_Instructions to follow_:
Once you have located the line containing "pos1: top right" in the material below, return it exactly along with each line after it through the line containing "pos2: bottom centre".

-- Opening Marker --

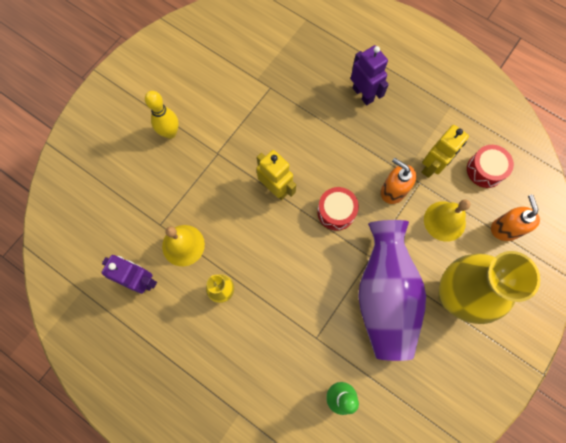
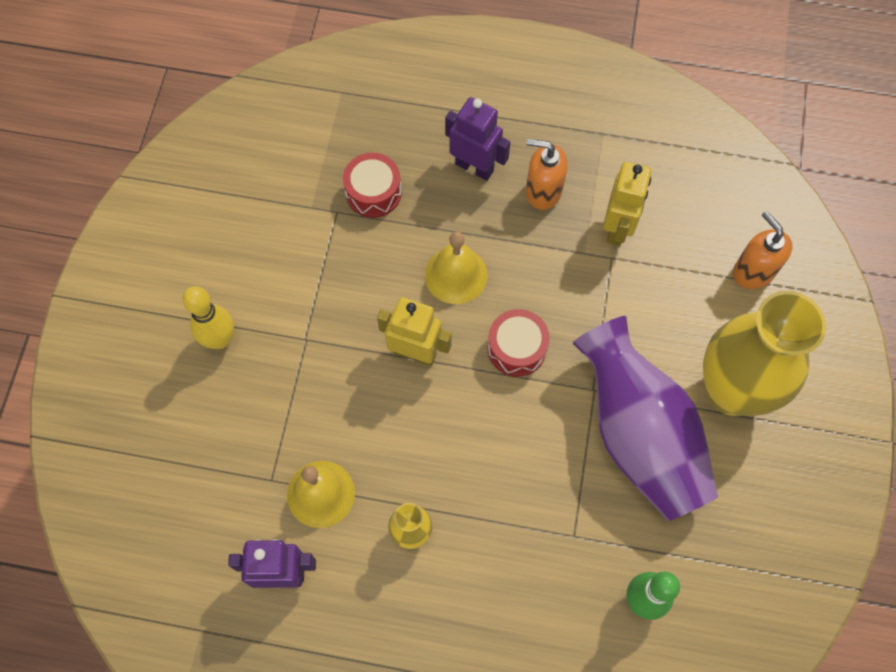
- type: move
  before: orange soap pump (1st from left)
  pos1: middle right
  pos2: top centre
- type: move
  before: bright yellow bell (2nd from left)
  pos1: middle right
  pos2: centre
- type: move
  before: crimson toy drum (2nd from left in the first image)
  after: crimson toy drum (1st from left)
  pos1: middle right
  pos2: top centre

-- Closing Marker --
-- Opening Marker --

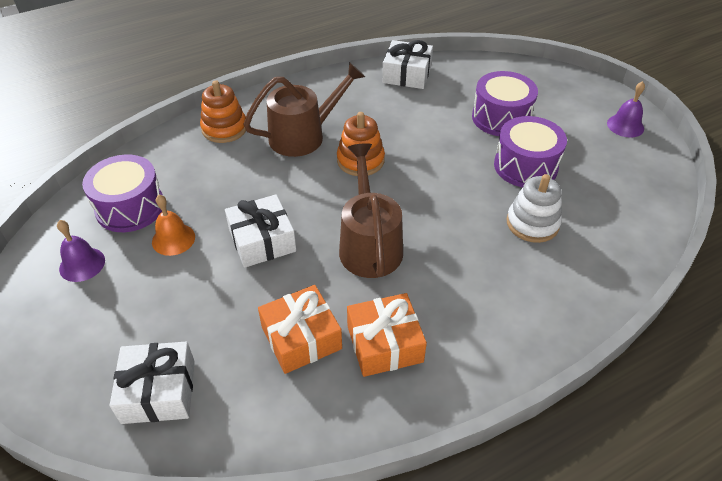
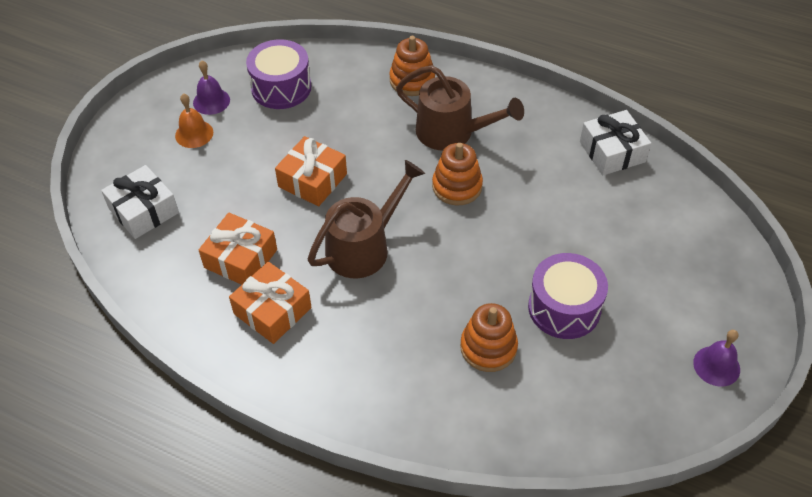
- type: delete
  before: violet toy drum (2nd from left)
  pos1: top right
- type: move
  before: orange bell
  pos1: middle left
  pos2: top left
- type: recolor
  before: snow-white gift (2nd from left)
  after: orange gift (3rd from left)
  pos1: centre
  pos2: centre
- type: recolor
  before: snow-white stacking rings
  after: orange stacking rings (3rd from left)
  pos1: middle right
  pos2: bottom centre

-- Closing Marker --

_Your solution_:
  pos1: top right
- type: move
  before: orange bell
  pos1: middle left
  pos2: top left
- type: recolor
  before: snow-white gift (2nd from left)
  after: orange gift (3rd from left)
  pos1: centre
  pos2: centre
- type: recolor
  before: snow-white stacking rings
  after: orange stacking rings (3rd from left)
  pos1: middle right
  pos2: bottom centre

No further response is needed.